Data items:
-=-=-

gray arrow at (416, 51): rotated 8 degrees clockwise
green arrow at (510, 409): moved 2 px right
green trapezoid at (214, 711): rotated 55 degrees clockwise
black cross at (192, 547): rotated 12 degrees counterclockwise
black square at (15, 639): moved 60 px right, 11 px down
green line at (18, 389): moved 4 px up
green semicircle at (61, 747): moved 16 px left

-=-=-

WHAT YOU ARE ASKED TO DO: Render the material above as a JSON list of strings, with each line as its own string and blank lines omitted.

RESULT FOR THIS TASK:
[
  "gray arrow at (416, 51): rotated 8 degrees clockwise",
  "green arrow at (510, 409): moved 2 px right",
  "green trapezoid at (214, 711): rotated 55 degrees clockwise",
  "black cross at (192, 547): rotated 12 degrees counterclockwise",
  "black square at (15, 639): moved 60 px right, 11 px down",
  "green line at (18, 389): moved 4 px up",
  "green semicircle at (61, 747): moved 16 px left"
]